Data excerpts
* * * * * * * * *

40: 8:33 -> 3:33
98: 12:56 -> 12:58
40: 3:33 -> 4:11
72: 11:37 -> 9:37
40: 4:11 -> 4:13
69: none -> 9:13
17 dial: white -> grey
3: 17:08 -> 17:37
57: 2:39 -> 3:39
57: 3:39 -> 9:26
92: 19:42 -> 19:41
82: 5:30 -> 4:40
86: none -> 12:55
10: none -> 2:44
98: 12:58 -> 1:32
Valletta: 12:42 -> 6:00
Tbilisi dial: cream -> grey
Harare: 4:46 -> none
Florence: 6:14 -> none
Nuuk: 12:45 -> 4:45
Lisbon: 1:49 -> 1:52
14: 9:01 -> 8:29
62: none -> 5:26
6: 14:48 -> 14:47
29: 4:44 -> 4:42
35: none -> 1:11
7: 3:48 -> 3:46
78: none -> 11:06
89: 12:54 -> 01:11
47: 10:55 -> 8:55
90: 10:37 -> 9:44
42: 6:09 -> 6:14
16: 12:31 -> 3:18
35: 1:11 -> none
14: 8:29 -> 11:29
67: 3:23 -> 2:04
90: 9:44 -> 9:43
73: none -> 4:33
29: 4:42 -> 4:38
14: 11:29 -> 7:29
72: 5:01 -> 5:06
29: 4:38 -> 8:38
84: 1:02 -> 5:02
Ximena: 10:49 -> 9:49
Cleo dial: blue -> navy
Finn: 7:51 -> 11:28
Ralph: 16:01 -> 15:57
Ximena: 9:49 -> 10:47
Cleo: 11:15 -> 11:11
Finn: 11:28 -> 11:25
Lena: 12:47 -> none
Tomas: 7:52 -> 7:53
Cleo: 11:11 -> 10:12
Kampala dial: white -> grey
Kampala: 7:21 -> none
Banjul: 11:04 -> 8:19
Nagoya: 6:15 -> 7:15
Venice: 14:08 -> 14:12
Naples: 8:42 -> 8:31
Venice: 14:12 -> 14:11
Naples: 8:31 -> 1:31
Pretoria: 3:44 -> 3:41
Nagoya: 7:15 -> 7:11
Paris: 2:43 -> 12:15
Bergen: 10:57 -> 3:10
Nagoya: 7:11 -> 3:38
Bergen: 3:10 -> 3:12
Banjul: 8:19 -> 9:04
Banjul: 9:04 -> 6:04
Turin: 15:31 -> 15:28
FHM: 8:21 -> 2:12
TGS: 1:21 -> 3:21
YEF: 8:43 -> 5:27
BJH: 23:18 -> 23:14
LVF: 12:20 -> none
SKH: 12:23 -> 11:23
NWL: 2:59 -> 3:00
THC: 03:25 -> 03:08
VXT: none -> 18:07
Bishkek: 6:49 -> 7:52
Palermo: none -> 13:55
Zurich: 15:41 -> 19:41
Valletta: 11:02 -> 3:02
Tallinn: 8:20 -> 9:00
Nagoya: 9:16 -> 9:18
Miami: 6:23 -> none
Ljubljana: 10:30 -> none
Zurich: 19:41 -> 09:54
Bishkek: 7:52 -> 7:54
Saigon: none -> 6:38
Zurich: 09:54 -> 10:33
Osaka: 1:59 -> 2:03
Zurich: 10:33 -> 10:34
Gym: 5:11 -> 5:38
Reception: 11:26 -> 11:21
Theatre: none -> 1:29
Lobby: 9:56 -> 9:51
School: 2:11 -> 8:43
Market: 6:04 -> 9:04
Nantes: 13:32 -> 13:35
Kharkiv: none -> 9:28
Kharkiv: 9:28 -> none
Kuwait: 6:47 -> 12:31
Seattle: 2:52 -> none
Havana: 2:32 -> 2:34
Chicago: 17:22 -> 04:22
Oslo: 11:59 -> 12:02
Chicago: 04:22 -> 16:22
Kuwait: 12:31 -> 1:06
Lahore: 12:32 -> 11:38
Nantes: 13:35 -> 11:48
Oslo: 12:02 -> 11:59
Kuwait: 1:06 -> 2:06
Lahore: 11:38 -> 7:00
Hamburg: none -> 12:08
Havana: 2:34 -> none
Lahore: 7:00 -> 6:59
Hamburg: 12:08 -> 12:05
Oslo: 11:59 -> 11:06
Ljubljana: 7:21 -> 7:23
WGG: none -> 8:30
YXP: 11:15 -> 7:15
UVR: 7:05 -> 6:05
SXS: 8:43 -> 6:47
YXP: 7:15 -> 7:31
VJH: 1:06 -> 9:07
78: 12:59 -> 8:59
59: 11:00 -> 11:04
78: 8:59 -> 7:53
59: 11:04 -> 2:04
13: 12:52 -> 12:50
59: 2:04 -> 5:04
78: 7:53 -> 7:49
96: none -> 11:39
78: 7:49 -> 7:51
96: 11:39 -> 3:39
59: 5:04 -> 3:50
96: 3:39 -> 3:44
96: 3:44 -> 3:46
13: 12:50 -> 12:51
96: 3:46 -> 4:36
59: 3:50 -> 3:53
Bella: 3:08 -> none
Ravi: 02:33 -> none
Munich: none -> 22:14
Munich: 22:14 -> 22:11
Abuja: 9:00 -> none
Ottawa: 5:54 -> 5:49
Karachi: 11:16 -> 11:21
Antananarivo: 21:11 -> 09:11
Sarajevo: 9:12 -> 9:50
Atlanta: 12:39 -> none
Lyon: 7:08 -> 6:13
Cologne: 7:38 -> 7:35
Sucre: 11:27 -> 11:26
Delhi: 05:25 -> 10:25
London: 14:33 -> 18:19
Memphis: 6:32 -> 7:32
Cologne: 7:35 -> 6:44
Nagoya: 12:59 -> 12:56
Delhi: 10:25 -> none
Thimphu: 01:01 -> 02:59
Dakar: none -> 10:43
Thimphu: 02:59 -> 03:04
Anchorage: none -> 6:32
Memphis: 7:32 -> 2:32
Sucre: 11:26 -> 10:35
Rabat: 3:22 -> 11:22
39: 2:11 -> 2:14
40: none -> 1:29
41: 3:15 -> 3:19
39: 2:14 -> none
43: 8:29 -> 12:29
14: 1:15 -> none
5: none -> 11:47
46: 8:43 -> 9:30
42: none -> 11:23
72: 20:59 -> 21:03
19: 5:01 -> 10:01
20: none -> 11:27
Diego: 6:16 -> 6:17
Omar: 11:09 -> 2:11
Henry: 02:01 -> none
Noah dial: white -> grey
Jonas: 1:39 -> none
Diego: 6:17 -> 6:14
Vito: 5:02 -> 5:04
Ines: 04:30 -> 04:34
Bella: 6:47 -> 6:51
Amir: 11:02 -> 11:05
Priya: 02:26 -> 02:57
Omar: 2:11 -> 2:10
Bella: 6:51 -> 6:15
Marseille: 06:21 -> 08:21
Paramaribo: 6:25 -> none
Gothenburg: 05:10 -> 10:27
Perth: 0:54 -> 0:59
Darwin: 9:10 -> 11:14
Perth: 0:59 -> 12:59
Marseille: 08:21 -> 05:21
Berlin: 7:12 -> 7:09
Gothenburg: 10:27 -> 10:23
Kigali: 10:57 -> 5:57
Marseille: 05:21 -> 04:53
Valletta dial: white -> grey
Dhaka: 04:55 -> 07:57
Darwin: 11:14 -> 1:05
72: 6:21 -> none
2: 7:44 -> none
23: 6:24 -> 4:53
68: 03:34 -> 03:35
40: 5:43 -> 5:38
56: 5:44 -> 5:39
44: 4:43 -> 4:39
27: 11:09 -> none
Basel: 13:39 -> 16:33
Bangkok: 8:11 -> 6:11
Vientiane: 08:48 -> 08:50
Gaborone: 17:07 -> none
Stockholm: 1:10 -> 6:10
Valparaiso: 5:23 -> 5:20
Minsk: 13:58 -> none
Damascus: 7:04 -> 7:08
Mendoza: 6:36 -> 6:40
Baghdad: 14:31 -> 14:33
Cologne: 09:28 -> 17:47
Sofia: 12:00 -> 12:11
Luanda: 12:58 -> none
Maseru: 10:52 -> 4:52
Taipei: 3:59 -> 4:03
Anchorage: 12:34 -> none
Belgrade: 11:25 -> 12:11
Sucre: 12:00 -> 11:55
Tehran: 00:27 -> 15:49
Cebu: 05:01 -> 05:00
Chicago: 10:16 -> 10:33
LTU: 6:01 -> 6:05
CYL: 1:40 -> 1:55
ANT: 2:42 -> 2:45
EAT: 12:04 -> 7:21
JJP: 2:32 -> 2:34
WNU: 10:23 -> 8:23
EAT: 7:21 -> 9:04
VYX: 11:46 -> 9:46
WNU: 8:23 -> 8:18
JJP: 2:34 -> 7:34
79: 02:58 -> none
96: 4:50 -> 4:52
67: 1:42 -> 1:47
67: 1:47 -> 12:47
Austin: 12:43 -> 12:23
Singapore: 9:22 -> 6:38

* * * * * * * * *

Could you recast the material as a numbered list, from its first line through the line containing "Ximena: 9:49 -> 10:47", with both of those lines included and any blank lines left out? List only those lines.

1. 40: 8:33 -> 3:33
2. 98: 12:56 -> 12:58
3. 40: 3:33 -> 4:11
4. 72: 11:37 -> 9:37
5. 40: 4:11 -> 4:13
6. 69: none -> 9:13
7. 17 dial: white -> grey
8. 3: 17:08 -> 17:37
9. 57: 2:39 -> 3:39
10. 57: 3:39 -> 9:26
11. 92: 19:42 -> 19:41
12. 82: 5:30 -> 4:40
13. 86: none -> 12:55
14. 10: none -> 2:44
15. 98: 12:58 -> 1:32
16. Valletta: 12:42 -> 6:00
17. Tbilisi dial: cream -> grey
18. Harare: 4:46 -> none
19. Florence: 6:14 -> none
20. Nuuk: 12:45 -> 4:45
21. Lisbon: 1:49 -> 1:52
22. 14: 9:01 -> 8:29
23. 62: none -> 5:26
24. 6: 14:48 -> 14:47
25. 29: 4:44 -> 4:42
26. 35: none -> 1:11
27. 7: 3:48 -> 3:46
28. 78: none -> 11:06
29. 89: 12:54 -> 01:11
30. 47: 10:55 -> 8:55
31. 90: 10:37 -> 9:44
32. 42: 6:09 -> 6:14
33. 16: 12:31 -> 3:18
34. 35: 1:11 -> none
35. 14: 8:29 -> 11:29
36. 67: 3:23 -> 2:04
37. 90: 9:44 -> 9:43
38. 73: none -> 4:33
39. 29: 4:42 -> 4:38
40. 14: 11:29 -> 7:29
41. 72: 5:01 -> 5:06
42. 29: 4:38 -> 8:38
43. 84: 1:02 -> 5:02
44. Ximena: 10:49 -> 9:49
45. Cleo dial: blue -> navy
46. Finn: 7:51 -> 11:28
47. Ralph: 16:01 -> 15:57
48. Ximena: 9:49 -> 10:47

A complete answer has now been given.